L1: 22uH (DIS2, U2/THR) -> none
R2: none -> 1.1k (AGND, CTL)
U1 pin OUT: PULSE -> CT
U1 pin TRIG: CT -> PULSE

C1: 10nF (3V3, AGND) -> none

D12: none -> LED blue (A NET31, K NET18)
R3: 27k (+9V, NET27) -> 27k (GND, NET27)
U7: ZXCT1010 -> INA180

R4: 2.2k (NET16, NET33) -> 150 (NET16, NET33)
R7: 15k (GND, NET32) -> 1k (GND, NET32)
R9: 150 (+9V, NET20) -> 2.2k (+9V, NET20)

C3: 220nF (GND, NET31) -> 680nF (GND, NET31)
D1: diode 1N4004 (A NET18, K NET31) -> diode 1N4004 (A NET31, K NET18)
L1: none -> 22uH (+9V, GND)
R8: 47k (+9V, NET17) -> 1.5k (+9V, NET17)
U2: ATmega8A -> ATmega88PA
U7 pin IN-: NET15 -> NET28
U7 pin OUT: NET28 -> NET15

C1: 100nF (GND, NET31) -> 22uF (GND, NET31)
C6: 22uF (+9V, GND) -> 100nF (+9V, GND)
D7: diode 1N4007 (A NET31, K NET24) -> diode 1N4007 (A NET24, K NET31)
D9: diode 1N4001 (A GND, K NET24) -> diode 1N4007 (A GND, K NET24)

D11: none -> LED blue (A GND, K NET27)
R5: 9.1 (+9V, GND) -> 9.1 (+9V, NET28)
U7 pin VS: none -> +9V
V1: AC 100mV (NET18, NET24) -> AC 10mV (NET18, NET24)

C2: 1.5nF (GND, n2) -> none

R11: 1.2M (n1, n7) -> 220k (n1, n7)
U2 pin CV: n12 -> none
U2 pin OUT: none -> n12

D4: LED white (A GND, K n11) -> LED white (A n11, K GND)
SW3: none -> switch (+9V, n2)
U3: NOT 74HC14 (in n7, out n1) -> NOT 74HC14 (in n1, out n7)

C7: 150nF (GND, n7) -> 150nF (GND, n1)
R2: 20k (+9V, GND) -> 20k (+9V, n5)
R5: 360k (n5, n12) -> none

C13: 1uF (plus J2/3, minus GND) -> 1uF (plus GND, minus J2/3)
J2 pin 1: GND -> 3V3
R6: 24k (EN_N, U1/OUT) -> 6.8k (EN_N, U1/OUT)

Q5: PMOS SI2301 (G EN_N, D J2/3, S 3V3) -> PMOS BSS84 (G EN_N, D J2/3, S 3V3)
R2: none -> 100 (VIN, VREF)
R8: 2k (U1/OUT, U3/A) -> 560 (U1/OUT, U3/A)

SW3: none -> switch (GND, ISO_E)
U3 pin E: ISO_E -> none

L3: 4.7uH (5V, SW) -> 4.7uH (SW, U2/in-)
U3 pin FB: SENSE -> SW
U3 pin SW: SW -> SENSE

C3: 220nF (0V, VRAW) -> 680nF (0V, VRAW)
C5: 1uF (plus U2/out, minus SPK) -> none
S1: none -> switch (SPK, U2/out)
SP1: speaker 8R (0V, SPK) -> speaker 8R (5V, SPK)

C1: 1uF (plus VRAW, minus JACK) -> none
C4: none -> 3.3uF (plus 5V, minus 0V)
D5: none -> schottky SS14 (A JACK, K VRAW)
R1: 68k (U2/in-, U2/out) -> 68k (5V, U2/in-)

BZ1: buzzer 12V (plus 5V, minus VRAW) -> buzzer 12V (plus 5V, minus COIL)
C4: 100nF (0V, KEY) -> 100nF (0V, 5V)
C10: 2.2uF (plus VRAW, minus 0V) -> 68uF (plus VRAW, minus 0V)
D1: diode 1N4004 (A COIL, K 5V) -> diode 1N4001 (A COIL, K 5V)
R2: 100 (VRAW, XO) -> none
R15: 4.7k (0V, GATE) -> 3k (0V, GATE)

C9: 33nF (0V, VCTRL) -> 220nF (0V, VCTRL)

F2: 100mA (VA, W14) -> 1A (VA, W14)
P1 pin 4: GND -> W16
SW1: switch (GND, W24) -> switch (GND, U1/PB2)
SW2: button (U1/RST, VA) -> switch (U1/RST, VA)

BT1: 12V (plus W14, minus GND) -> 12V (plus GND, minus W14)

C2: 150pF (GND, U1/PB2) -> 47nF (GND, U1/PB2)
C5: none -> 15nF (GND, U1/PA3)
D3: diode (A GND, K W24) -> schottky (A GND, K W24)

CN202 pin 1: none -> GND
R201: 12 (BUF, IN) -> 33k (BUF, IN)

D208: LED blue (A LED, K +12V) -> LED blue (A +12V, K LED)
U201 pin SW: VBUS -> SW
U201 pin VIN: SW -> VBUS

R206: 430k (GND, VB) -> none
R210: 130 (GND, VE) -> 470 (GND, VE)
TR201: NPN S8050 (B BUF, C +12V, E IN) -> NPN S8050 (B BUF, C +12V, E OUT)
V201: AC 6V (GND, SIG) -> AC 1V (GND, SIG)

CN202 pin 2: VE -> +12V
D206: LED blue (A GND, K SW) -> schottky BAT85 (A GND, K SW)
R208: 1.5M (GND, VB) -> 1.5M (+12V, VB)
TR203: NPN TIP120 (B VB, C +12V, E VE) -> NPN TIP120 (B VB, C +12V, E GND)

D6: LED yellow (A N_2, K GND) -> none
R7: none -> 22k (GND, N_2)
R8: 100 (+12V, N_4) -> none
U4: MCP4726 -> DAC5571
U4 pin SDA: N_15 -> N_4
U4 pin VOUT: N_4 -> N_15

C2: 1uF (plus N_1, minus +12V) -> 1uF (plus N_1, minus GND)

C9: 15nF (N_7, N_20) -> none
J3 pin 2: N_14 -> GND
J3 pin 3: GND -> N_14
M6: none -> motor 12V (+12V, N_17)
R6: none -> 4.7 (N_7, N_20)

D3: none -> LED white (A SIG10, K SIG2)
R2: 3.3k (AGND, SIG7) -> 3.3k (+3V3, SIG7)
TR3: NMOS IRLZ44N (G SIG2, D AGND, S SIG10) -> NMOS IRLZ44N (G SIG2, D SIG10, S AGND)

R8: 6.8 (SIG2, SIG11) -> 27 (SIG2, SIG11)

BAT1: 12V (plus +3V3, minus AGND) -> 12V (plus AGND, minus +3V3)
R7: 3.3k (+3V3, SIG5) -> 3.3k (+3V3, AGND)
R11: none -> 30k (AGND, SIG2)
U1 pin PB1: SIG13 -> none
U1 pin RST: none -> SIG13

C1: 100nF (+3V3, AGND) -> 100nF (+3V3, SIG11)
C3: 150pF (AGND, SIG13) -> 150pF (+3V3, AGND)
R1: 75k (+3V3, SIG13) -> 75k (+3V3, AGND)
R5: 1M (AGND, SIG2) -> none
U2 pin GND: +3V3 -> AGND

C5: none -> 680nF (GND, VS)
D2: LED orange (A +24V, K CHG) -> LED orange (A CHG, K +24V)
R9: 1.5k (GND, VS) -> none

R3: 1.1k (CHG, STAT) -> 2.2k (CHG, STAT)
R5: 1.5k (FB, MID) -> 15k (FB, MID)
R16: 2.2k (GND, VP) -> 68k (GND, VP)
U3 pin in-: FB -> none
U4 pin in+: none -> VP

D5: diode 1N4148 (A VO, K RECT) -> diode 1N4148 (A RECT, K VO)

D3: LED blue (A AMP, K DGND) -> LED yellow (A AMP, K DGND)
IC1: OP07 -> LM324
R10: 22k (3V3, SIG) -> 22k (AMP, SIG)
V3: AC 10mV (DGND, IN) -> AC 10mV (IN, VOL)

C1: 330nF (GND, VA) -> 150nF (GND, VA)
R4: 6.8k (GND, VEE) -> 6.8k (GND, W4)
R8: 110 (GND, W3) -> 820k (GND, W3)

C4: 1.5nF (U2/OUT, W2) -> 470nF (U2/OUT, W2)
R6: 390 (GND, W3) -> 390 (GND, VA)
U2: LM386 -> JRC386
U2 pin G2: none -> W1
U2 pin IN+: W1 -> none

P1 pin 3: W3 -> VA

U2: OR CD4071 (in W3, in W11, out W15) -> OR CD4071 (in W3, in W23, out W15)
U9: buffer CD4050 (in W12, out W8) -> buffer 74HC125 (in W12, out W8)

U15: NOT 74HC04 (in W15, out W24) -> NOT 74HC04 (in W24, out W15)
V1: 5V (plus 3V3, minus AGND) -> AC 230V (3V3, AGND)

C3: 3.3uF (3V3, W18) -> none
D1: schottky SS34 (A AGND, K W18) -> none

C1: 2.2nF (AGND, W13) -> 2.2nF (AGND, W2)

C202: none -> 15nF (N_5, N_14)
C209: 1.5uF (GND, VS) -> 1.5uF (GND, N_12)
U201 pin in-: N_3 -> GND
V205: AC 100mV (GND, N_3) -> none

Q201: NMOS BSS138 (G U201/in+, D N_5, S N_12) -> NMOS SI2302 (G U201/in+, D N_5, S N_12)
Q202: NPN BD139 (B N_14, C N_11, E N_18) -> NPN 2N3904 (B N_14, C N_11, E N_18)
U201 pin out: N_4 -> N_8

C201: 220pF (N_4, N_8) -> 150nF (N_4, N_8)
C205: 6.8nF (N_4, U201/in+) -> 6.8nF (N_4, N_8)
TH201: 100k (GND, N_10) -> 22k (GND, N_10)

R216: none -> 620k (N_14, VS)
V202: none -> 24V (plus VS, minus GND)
###
▸ **Assignment**
Wherever the line holding "U4 pin in+: none -> VP" falls in the entries above, copy exactly from it through the line holding "C4: 1.5nF (U2/OUT, W2) -> 470nF (U2/OUT, W2)", inclusive, and add nothing.

▸ **Written answer**
U4 pin in+: none -> VP

D5: diode 1N4148 (A VO, K RECT) -> diode 1N4148 (A RECT, K VO)

D3: LED blue (A AMP, K DGND) -> LED yellow (A AMP, K DGND)
IC1: OP07 -> LM324
R10: 22k (3V3, SIG) -> 22k (AMP, SIG)
V3: AC 10mV (DGND, IN) -> AC 10mV (IN, VOL)

C1: 330nF (GND, VA) -> 150nF (GND, VA)
R4: 6.8k (GND, VEE) -> 6.8k (GND, W4)
R8: 110 (GND, W3) -> 820k (GND, W3)

C4: 1.5nF (U2/OUT, W2) -> 470nF (U2/OUT, W2)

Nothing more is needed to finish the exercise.